Data extracted from a collection:
━━━━━━━━━━━━━━━━
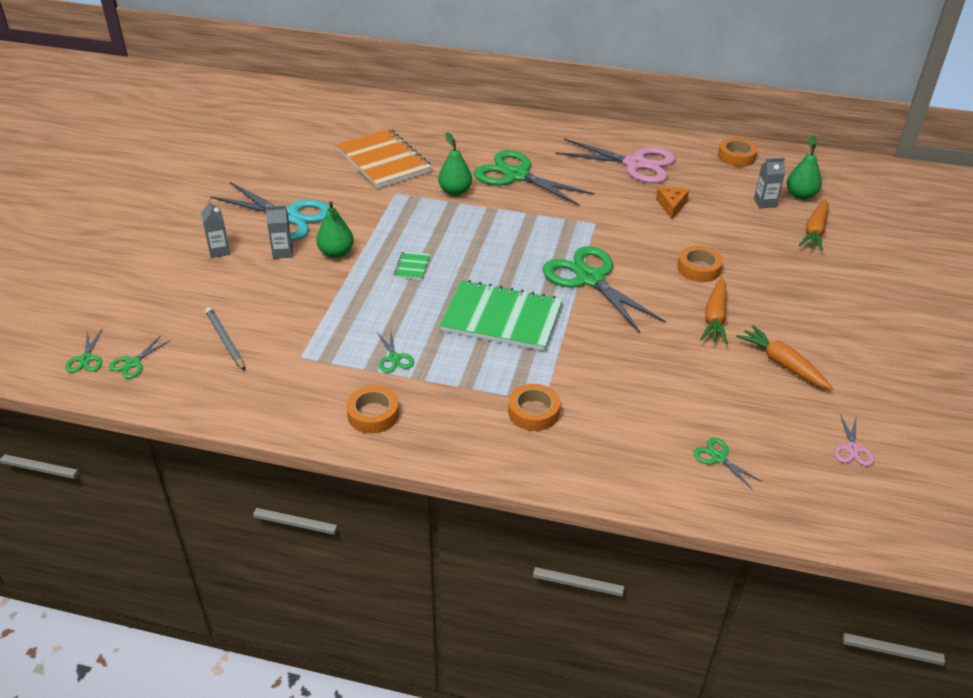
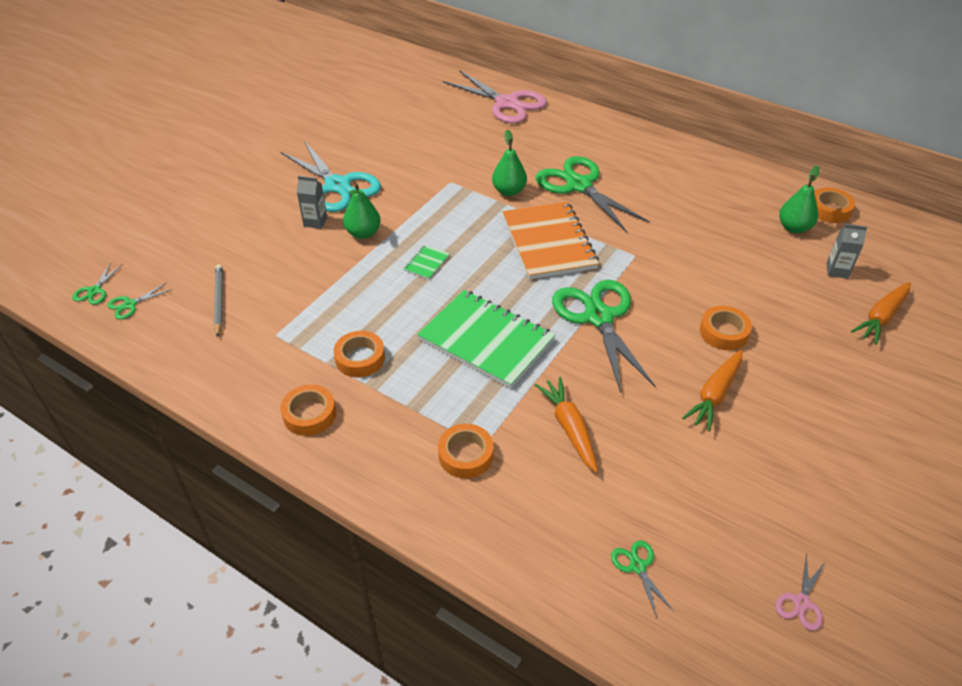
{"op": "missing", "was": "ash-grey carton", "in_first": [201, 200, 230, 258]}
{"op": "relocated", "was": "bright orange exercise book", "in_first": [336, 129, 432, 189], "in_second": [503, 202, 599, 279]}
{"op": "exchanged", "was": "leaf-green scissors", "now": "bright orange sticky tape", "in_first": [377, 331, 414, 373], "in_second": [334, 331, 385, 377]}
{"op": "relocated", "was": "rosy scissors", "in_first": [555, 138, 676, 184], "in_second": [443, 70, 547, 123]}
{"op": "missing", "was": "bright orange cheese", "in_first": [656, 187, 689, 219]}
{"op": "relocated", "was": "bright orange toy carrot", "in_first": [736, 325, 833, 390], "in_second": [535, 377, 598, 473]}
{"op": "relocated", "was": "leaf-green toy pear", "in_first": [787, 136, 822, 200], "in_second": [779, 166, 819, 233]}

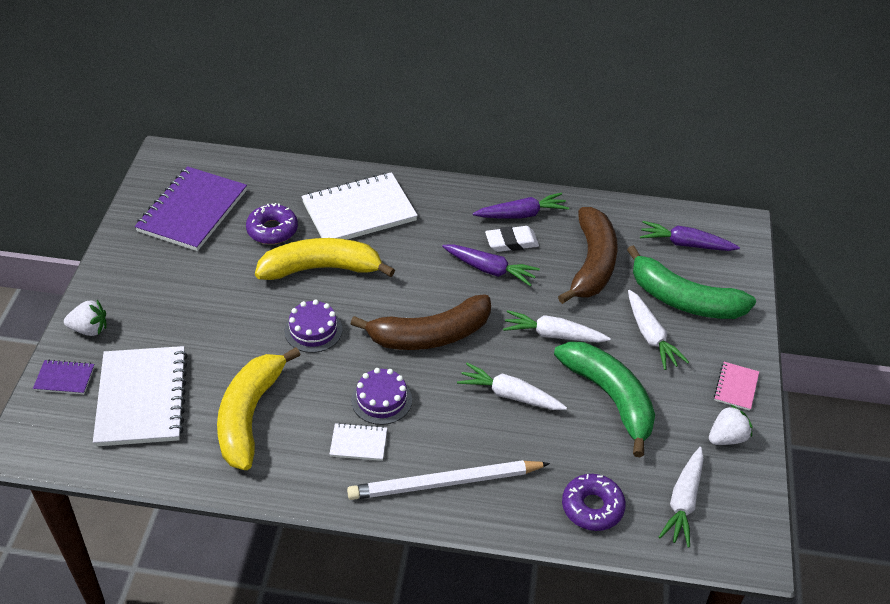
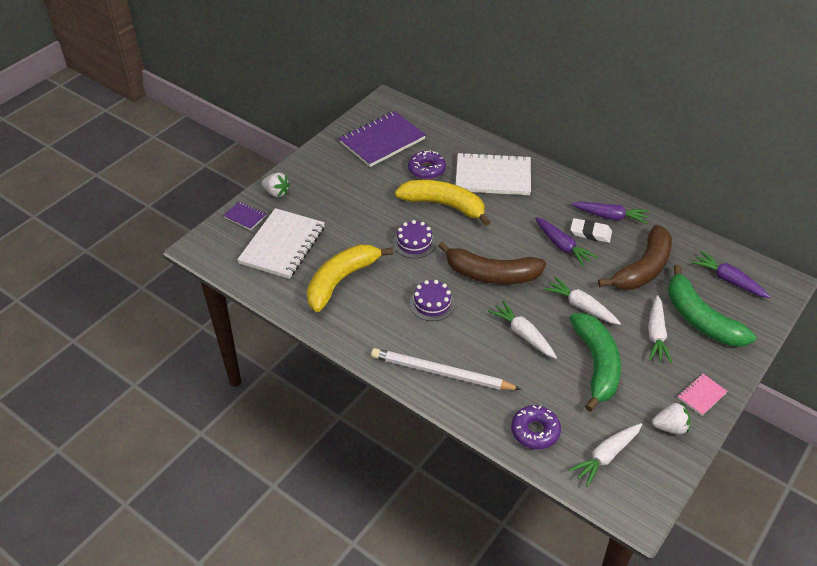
{"op": "missing", "was": "white exercise book", "in_first": [329, 423, 387, 461]}

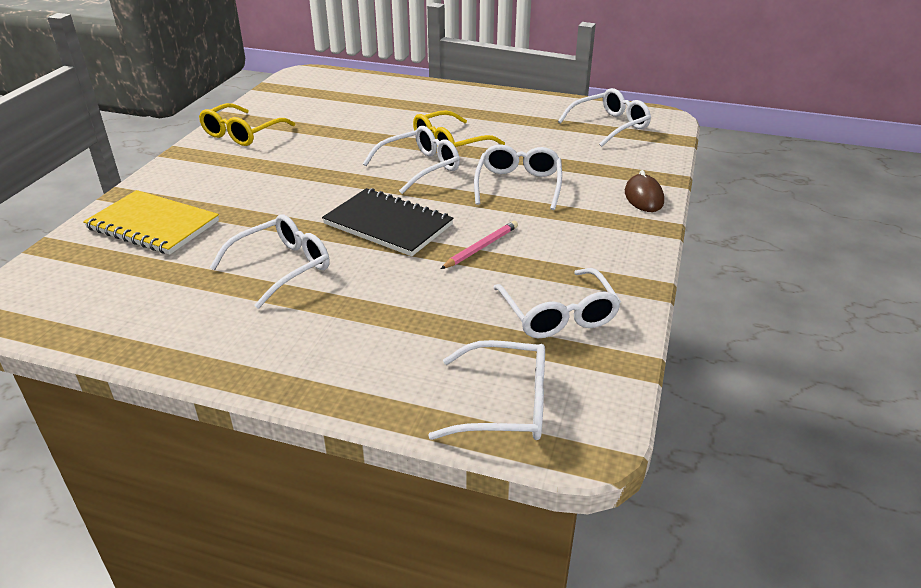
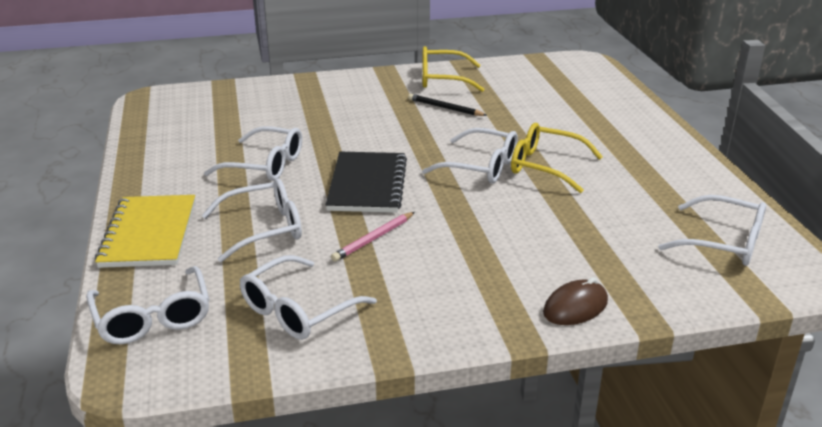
{"op": "relocated", "was": "bright yellow exercise book", "in_first": [83, 190, 219, 255], "in_second": [95, 195, 195, 268]}
{"op": "spun", "was": "rosy wooden pencil", "in_first": [441, 221, 518, 269], "in_second": [331, 212, 415, 262], "clockwise": 120}
{"op": "relocated", "was": "white eyeglasses", "in_first": [474, 145, 562, 210], "in_second": [201, 178, 302, 262]}
{"op": "appeared", "now": "jet-black wooden pencil", "in_second": [408, 94, 487, 116]}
━━━━━━━━━━━━━━━━
Your instructions: In your copy, exclude the pictures and repeat each entry above exactly.

Output for this exercise:
{"op": "missing", "was": "ash-grey carton", "in_first": [201, 200, 230, 258]}
{"op": "relocated", "was": "bright orange exercise book", "in_first": [336, 129, 432, 189], "in_second": [503, 202, 599, 279]}
{"op": "exchanged", "was": "leaf-green scissors", "now": "bright orange sticky tape", "in_first": [377, 331, 414, 373], "in_second": [334, 331, 385, 377]}
{"op": "relocated", "was": "rosy scissors", "in_first": [555, 138, 676, 184], "in_second": [443, 70, 547, 123]}
{"op": "missing", "was": "bright orange cheese", "in_first": [656, 187, 689, 219]}
{"op": "relocated", "was": "bright orange toy carrot", "in_first": [736, 325, 833, 390], "in_second": [535, 377, 598, 473]}
{"op": "relocated", "was": "leaf-green toy pear", "in_first": [787, 136, 822, 200], "in_second": [779, 166, 819, 233]}

{"op": "missing", "was": "white exercise book", "in_first": [329, 423, 387, 461]}

{"op": "relocated", "was": "bright yellow exercise book", "in_first": [83, 190, 219, 255], "in_second": [95, 195, 195, 268]}
{"op": "spun", "was": "rosy wooden pencil", "in_first": [441, 221, 518, 269], "in_second": [331, 212, 415, 262], "clockwise": 120}
{"op": "relocated", "was": "white eyeglasses", "in_first": [474, 145, 562, 210], "in_second": [201, 178, 302, 262]}
{"op": "appeared", "now": "jet-black wooden pencil", "in_second": [408, 94, 487, 116]}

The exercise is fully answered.